> Description of the task:
Take the data below and extract the lines from the one with "camera: 30 degrees right, 30 degrees up" to the one with "move: red glasses", inclusive, exactly as written.

> Dataset excerpts:
---
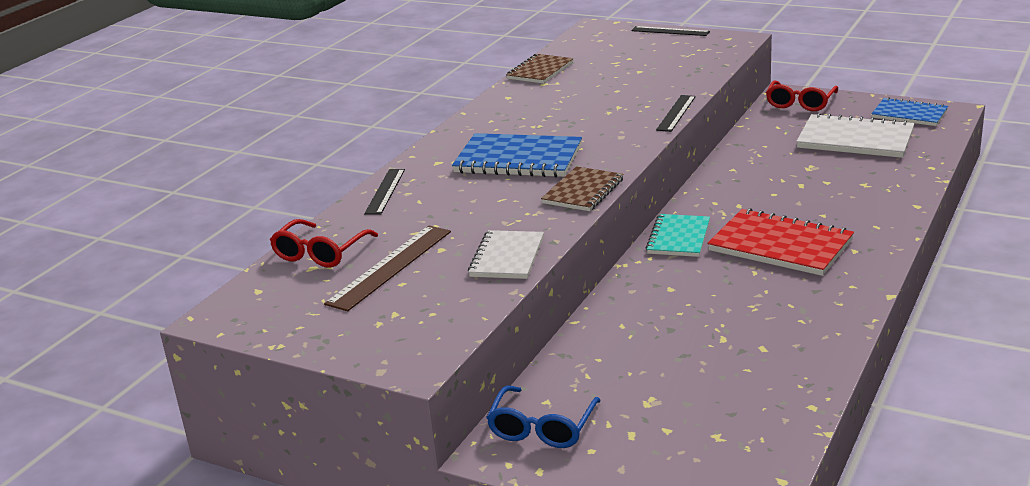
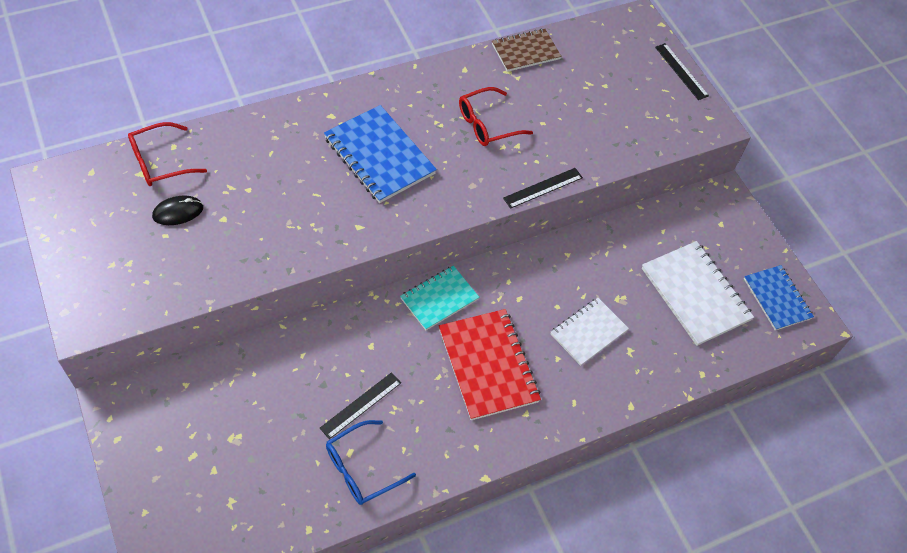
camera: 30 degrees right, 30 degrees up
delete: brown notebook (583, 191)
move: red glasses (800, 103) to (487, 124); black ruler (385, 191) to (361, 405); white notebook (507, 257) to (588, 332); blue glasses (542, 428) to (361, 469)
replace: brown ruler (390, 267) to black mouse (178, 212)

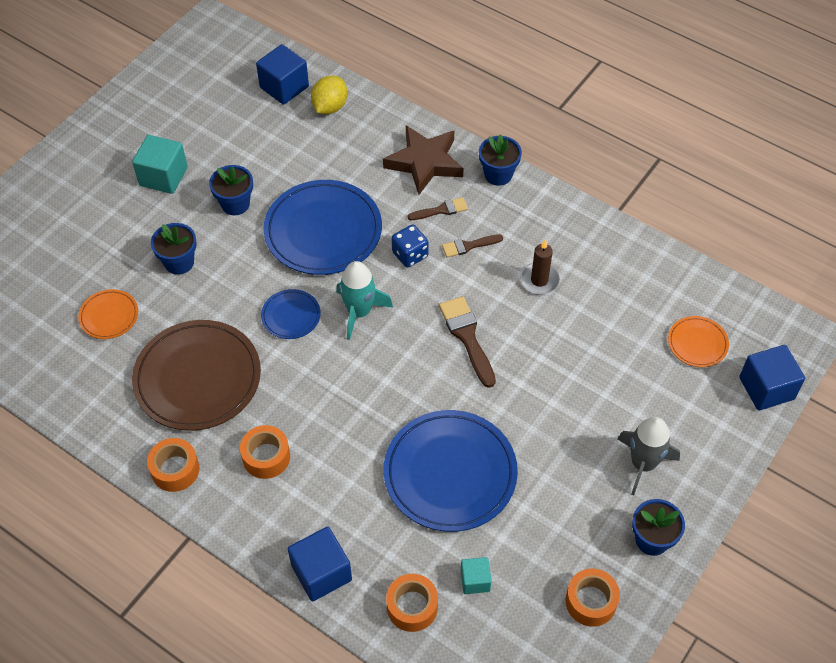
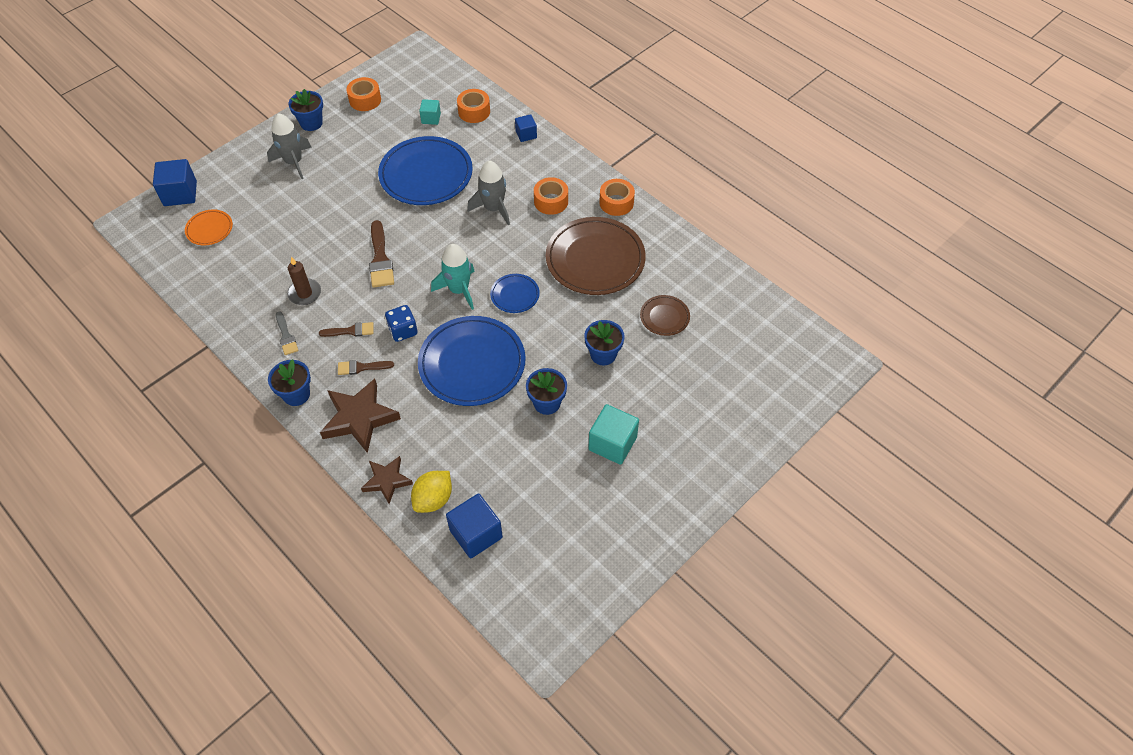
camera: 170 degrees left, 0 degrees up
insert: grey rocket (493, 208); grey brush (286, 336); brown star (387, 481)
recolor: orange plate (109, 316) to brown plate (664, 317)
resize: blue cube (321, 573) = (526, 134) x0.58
---
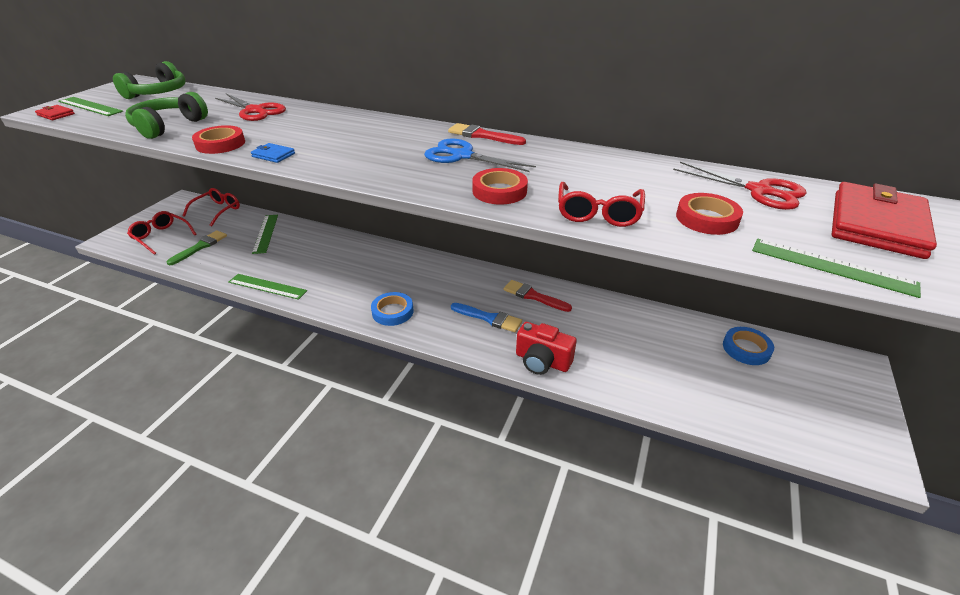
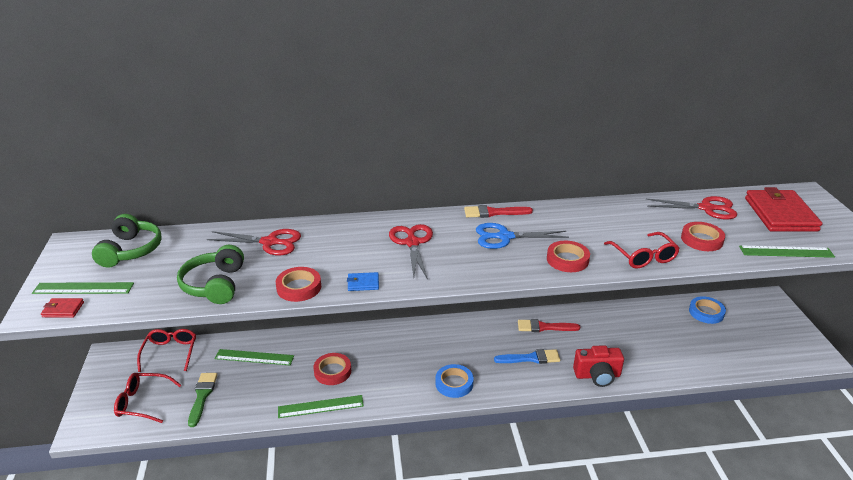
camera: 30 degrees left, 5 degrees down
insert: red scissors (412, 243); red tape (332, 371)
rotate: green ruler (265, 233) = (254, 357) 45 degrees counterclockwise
---
> Written solution:
camera: 30 degrees right, 30 degrees up
delete: brown notebook (583, 191)
move: red glasses (800, 103) to (487, 124); black ruler (385, 191) to (361, 405); white notebook (507, 257) to (588, 332); blue glasses (542, 428) to (361, 469)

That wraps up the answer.